EXERCISE GOAL:
Every line below from the one containing "camera: 75 degrees left, 10 degrees down" through the one containing "(698, 479) = (617, 255): green" must be transcribed exactly. Omit all lines outside that stretch.
*** LISTED RECORDS Section Begins ***
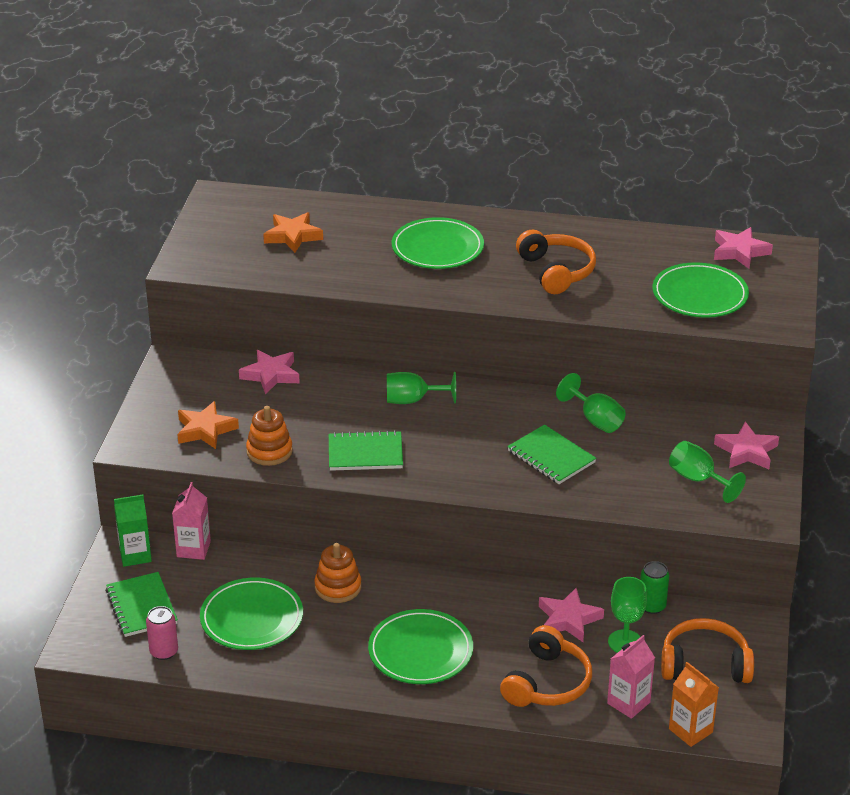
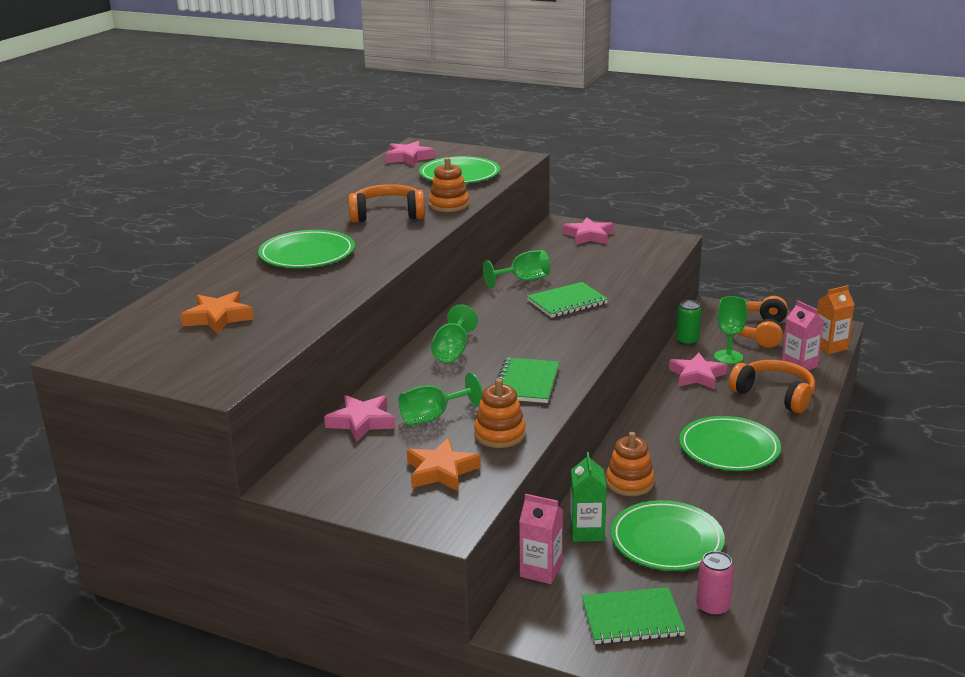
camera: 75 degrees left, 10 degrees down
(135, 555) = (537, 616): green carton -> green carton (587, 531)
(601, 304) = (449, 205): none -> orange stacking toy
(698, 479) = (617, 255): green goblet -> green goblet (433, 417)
*** LISTED RECORDS Section Ends ***
*** LISTED RECORDS Section Begins ***
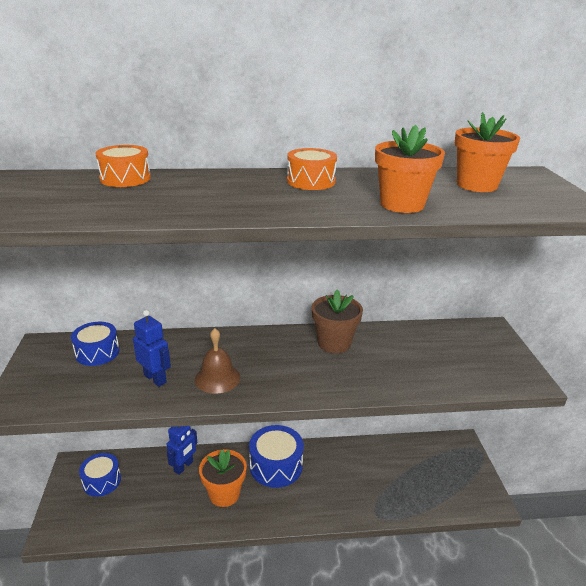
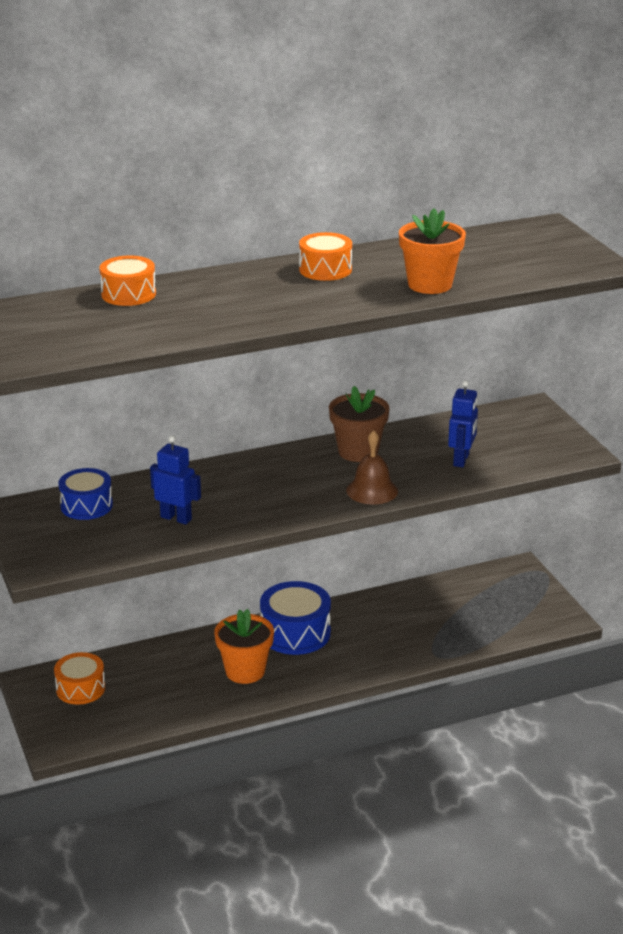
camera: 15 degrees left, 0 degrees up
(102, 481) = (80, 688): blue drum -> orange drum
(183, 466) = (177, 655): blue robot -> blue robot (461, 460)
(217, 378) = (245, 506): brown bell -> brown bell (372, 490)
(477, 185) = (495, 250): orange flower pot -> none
*** LISTED RECORDS Section Ends ***
*** LISTED RECORDS Section Begins ***
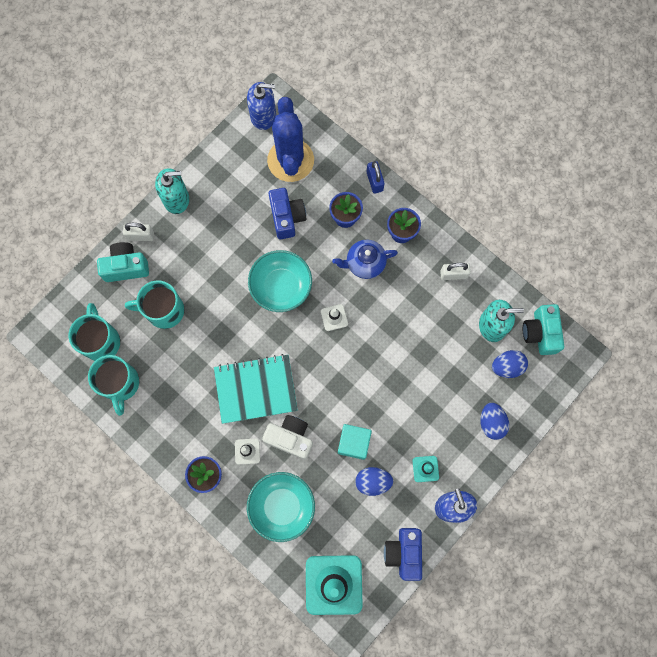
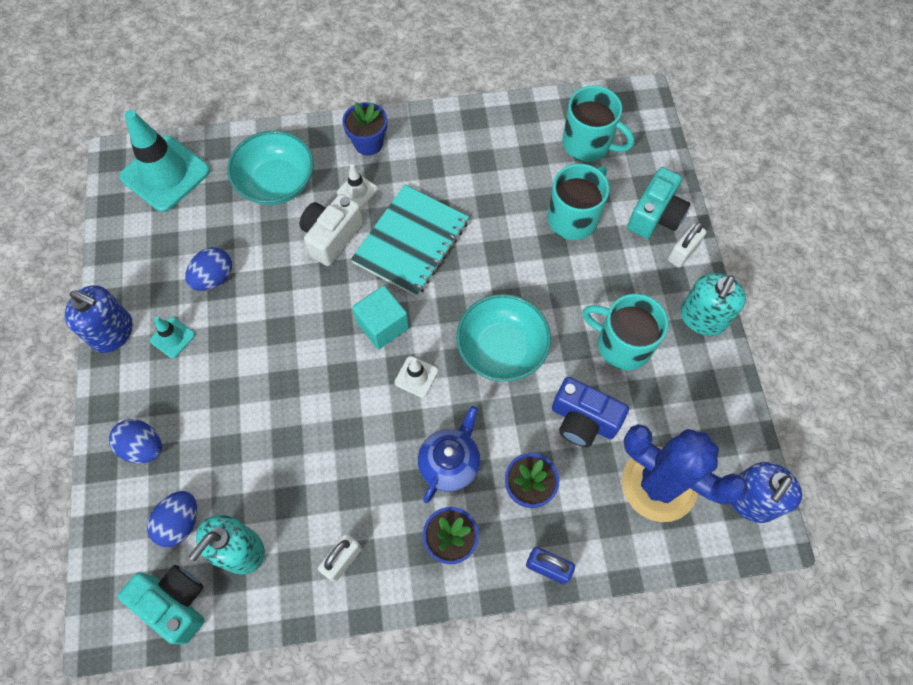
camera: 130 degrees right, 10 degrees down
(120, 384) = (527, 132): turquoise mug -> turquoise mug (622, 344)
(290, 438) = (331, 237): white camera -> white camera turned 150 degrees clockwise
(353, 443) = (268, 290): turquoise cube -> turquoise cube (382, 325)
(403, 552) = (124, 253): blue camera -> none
*** LISTED RECORDS Section Ends ***
RESPONSE TO THIS EXERCISE:
camera: 75 degrees left, 10 degrees down
(135, 555) = (537, 616): green carton -> green carton (587, 531)
(601, 304) = (449, 205): none -> orange stacking toy
(698, 479) = (617, 255): green goblet -> green goblet (433, 417)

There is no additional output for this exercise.